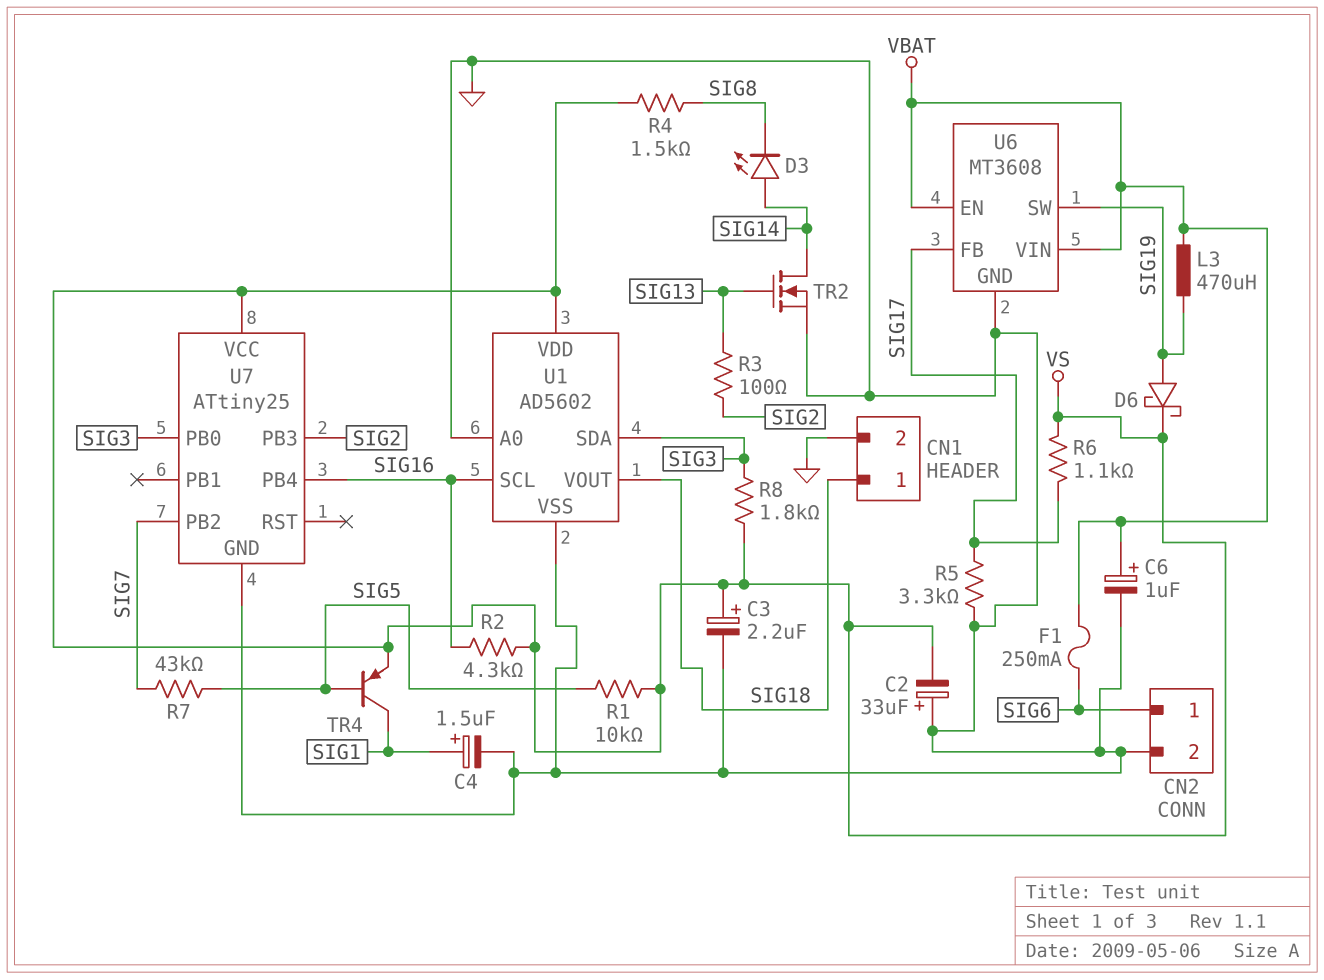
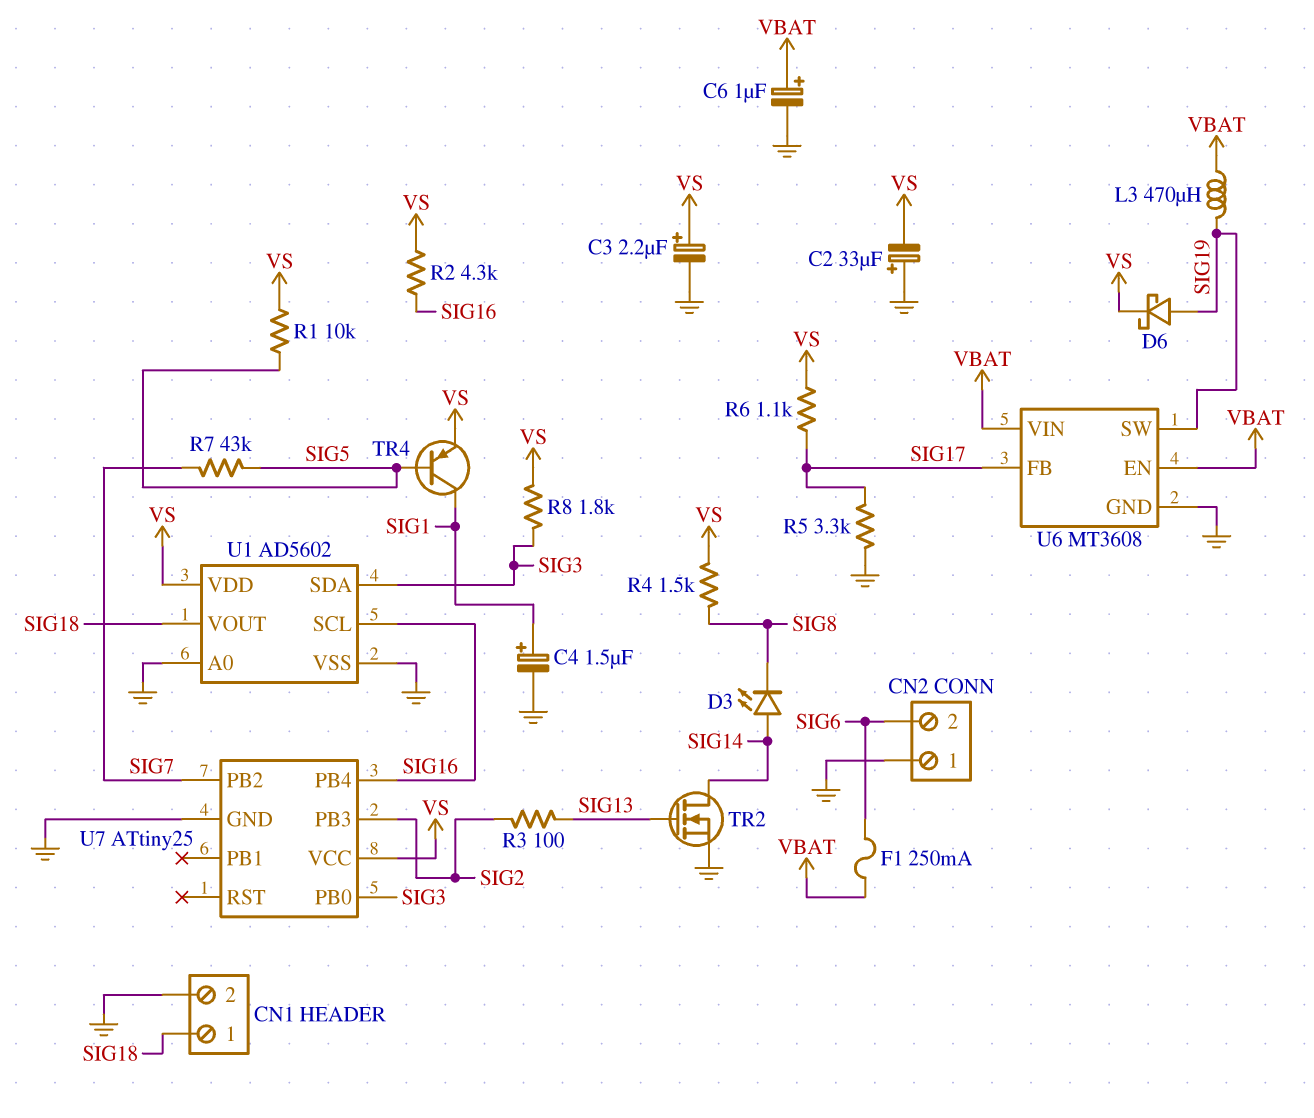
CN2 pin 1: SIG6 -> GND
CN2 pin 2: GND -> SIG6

==

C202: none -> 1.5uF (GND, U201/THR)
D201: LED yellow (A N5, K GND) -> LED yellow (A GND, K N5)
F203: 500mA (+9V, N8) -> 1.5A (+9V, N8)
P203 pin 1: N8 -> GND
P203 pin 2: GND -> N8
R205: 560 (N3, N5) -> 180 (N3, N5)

(What this task involves) Transcribe the lines above between the line holding "P203 pin 1: N8 -> GND" and the line holding "R205: 560 (N3, N5) -> 180 (N3, N5)", inclusive, exactly as they stand and with nothing added.

(Task solution)
P203 pin 1: N8 -> GND
P203 pin 2: GND -> N8
R205: 560 (N3, N5) -> 180 (N3, N5)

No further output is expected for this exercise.